- [Records provided]:
* * * * * * * * *

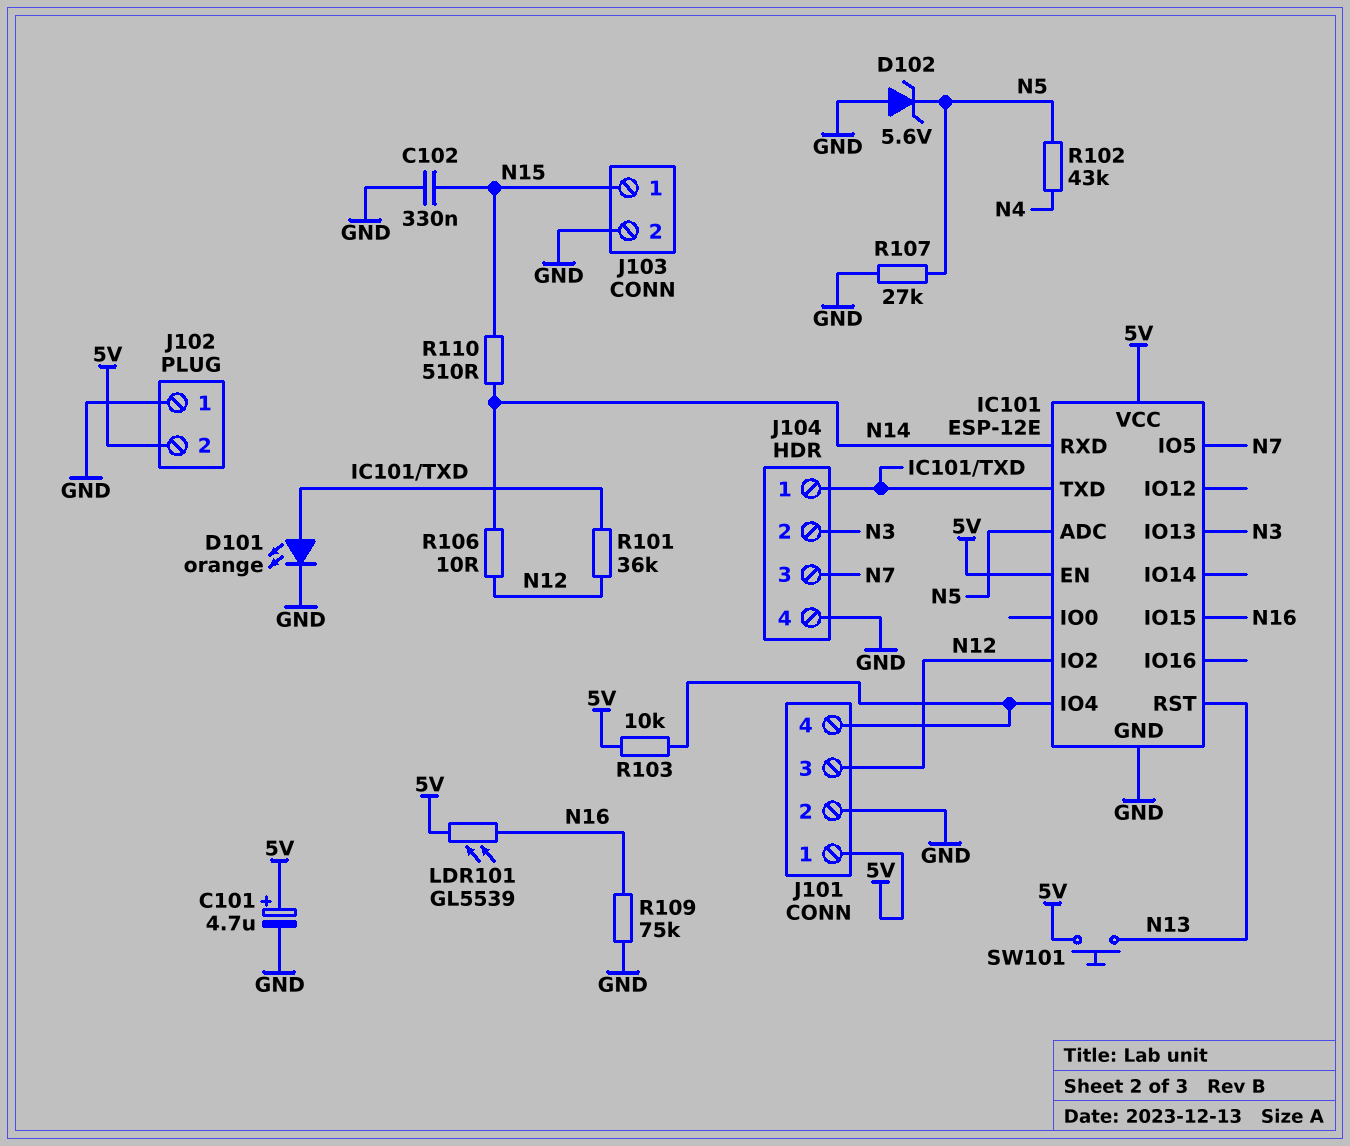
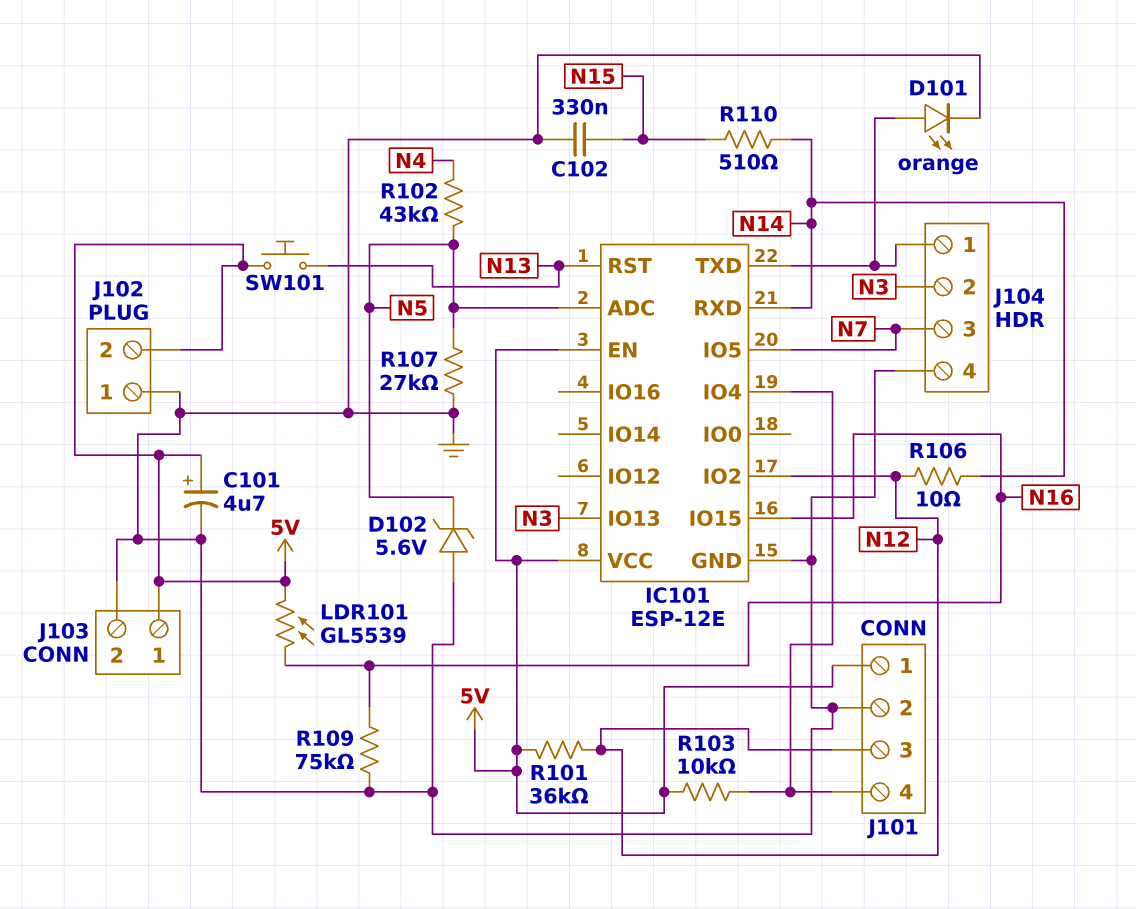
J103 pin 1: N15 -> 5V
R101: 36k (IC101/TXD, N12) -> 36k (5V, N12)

* * * * * * * * *

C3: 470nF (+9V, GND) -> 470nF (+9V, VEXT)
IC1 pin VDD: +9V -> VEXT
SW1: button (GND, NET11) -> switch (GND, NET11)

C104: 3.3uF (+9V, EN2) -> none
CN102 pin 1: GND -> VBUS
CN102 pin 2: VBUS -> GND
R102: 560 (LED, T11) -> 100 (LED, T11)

* * * * * * * * *

- [How to complete this task]: Could you retype exactly the lines above, starting at the line that contains "CN102 pin 1: GND -> VBUS" and ending at the line that contains "R102: 560 (LED, T11) -> 100 (LED, T11)", and nothing more?

- [Written reply]:
CN102 pin 1: GND -> VBUS
CN102 pin 2: VBUS -> GND
R102: 560 (LED, T11) -> 100 (LED, T11)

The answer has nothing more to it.